## [WHAT IS EXPECTED]
All entries are to be printed again exactly, with their images omitted.

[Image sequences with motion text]
>>
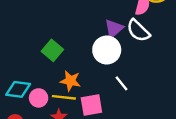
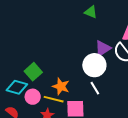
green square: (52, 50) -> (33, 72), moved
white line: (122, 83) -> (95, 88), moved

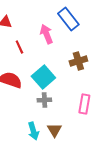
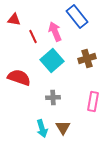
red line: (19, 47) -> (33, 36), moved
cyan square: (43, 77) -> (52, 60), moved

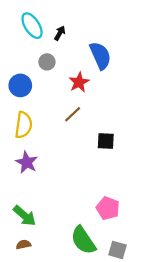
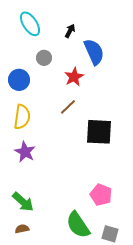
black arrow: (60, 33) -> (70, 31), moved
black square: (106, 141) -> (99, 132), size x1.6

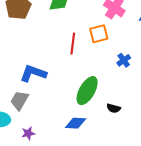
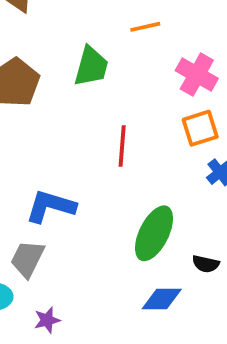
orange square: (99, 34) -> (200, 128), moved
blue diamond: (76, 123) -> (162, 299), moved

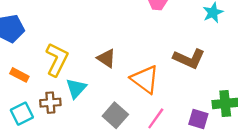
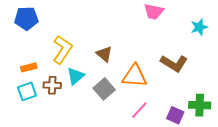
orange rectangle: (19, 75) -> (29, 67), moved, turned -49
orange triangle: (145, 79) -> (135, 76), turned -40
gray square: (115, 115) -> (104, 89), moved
<<
## [RESULT OF THE TASK]
green square: (52, 50) -> (33, 72), moved
white line: (122, 83) -> (95, 88), moved

red line: (19, 47) -> (33, 36), moved
cyan square: (43, 77) -> (52, 60), moved

black arrow: (60, 33) -> (70, 31), moved
black square: (106, 141) -> (99, 132), size x1.6

orange square: (99, 34) -> (200, 128), moved
blue diamond: (76, 123) -> (162, 299), moved

orange rectangle: (19, 75) -> (29, 67), moved, turned -49
orange triangle: (145, 79) -> (135, 76), turned -40
gray square: (115, 115) -> (104, 89), moved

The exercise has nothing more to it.